[DATA EXTRACT — start]

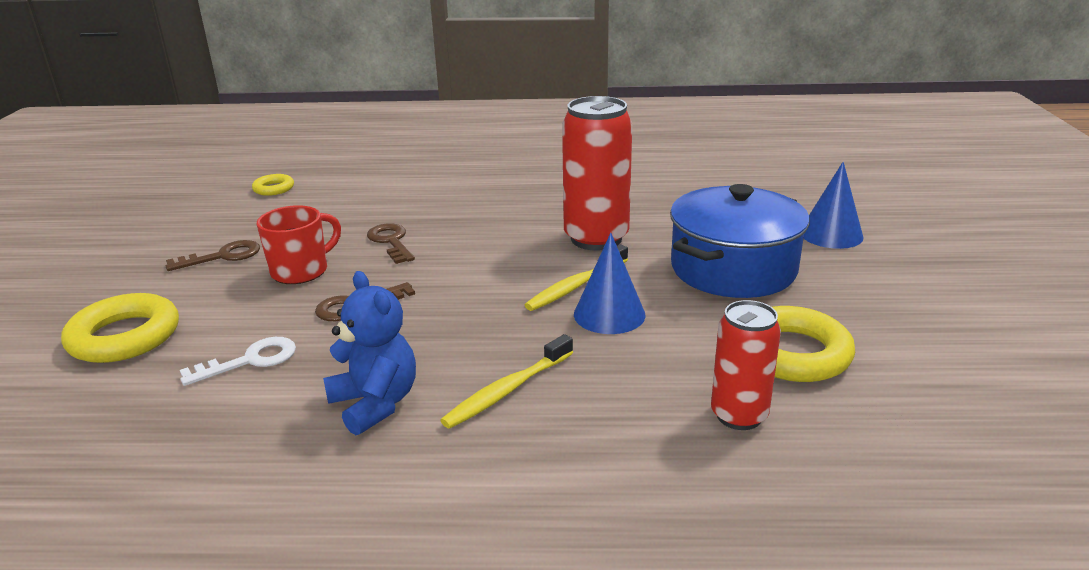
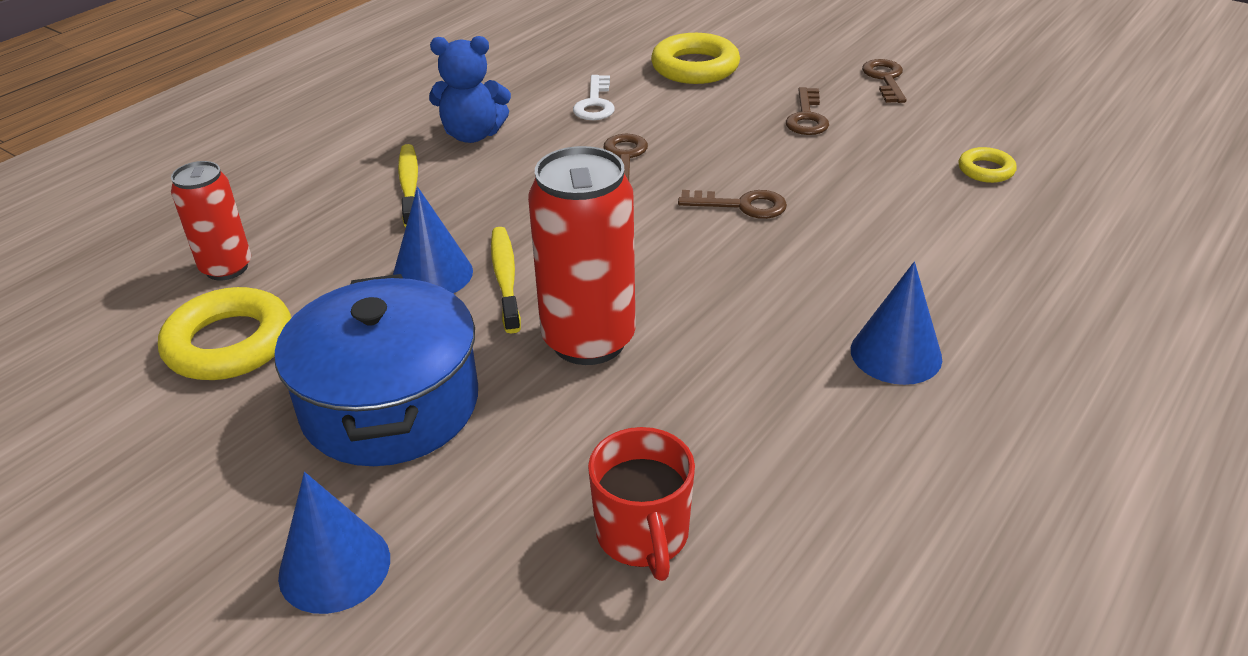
camera: 125 degrees right, 10 degrees up
(124, 246) = (885, 79): none -> brown key
(301, 271) = (727, 147): red mug -> red mug (643, 536)
(501, 173) = (896, 354): none -> blue cone

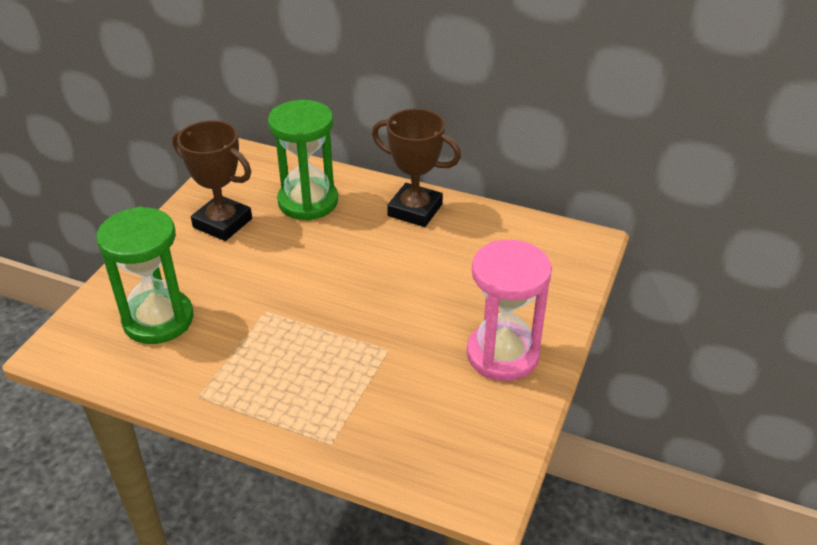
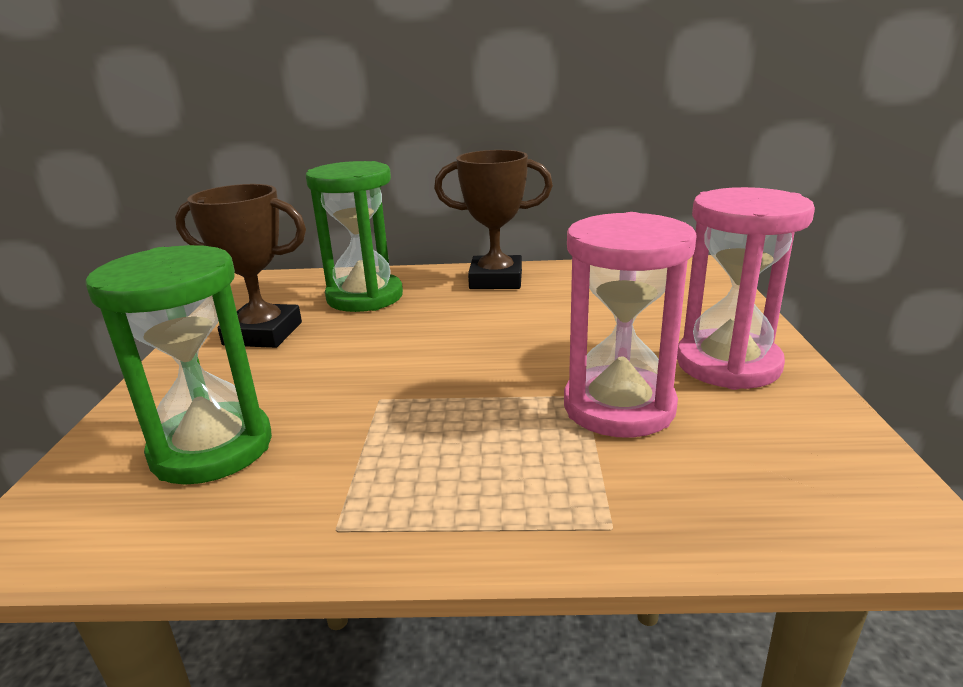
camera: 20 degrees left, 15 degrees down
(400, 366) = (619, 407): none -> pink hourglass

[DATA EXTRACT — finish]

With all pictures omitted, return the lines from the line containing "(501, 173) = (896, 354): none -> blue cone" through the closing line of the listing above, exactly and inclusive.

(501, 173) = (896, 354): none -> blue cone

camera: 20 degrees left, 15 degrees down
(400, 366) = (619, 407): none -> pink hourglass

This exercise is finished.